**Data for the task:**
BEGIN
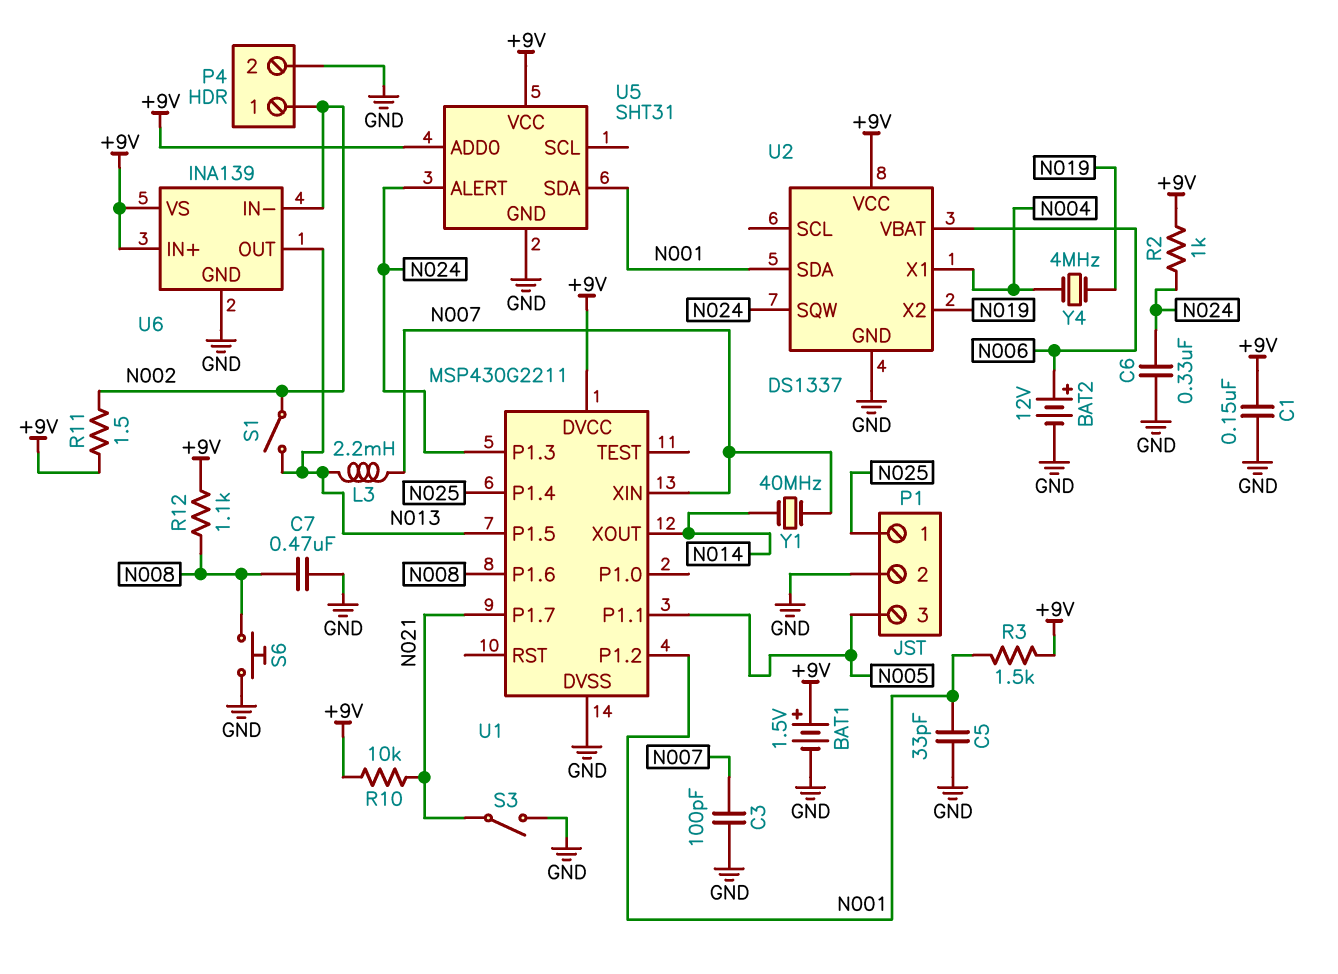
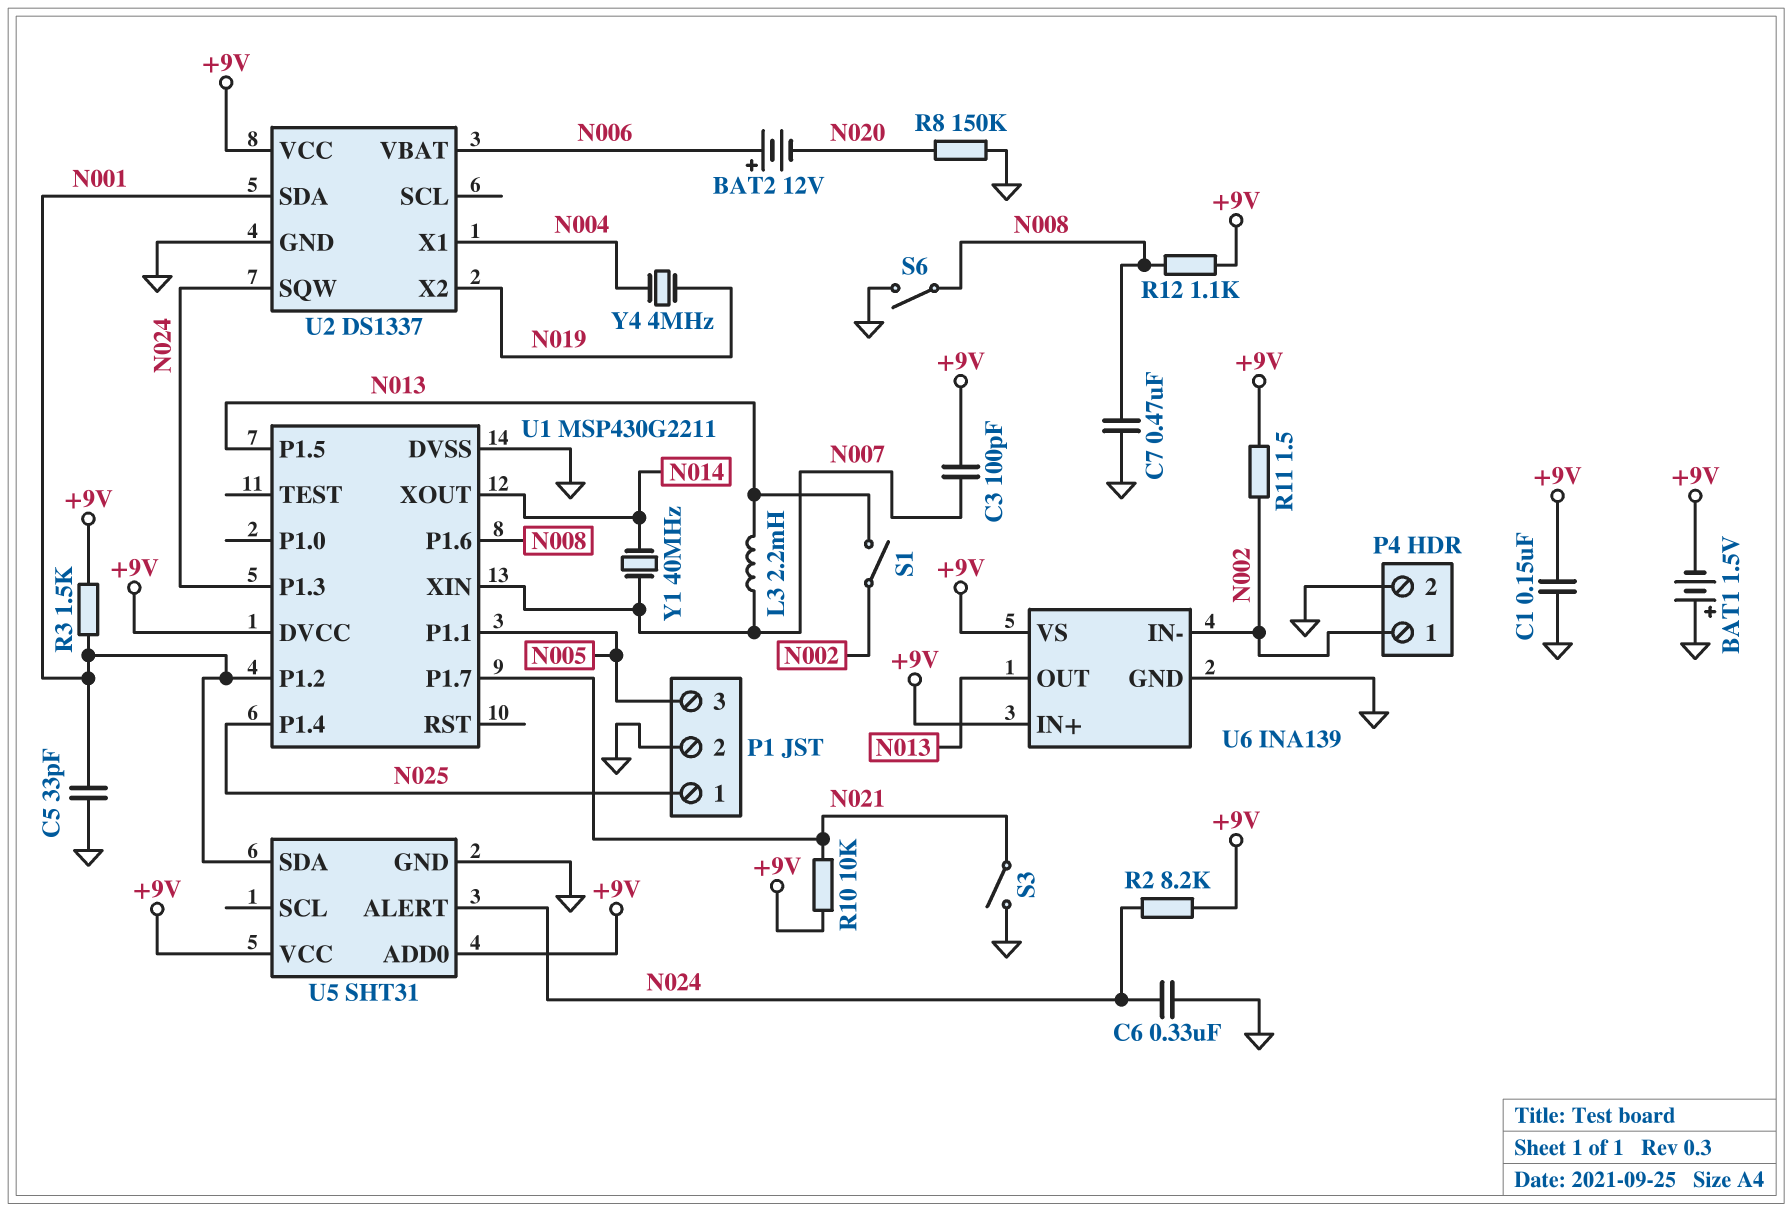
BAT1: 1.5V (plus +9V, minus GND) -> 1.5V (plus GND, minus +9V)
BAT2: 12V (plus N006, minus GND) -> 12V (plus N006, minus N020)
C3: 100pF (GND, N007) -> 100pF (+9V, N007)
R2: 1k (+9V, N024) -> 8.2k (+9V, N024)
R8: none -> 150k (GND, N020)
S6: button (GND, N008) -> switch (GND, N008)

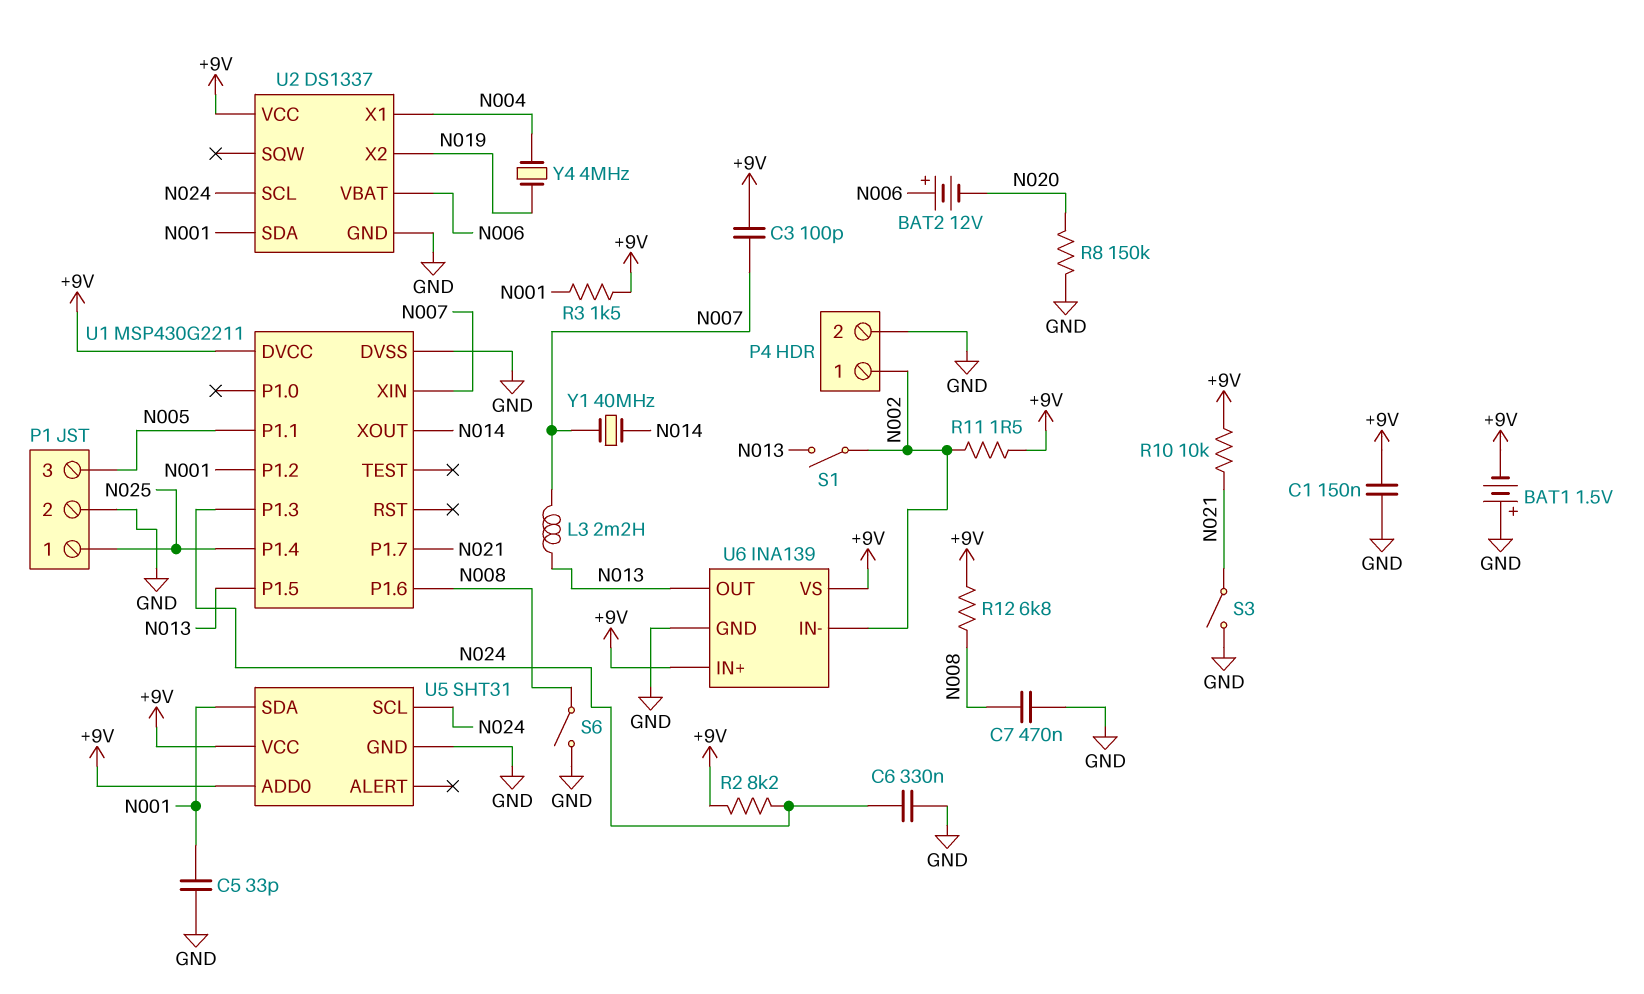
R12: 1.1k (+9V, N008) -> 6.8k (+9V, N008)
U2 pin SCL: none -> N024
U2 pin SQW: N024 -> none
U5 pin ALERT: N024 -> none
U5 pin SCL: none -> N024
END
BEGIN
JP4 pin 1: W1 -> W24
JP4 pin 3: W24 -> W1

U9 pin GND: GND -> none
END
**Exercise aim:** Look back over the records above. Reproduce exactly everything from the line with "C3: 100pF (GND, N007) -> 100pF (+9V, N007)" down to the line with "U5 pin SCL: none -> N024", inclusive, and leave the pictures out.

**Answer space:**
C3: 100pF (GND, N007) -> 100pF (+9V, N007)
R2: 1k (+9V, N024) -> 8.2k (+9V, N024)
R8: none -> 150k (GND, N020)
S6: button (GND, N008) -> switch (GND, N008)

R12: 1.1k (+9V, N008) -> 6.8k (+9V, N008)
U2 pin SCL: none -> N024
U2 pin SQW: N024 -> none
U5 pin ALERT: N024 -> none
U5 pin SCL: none -> N024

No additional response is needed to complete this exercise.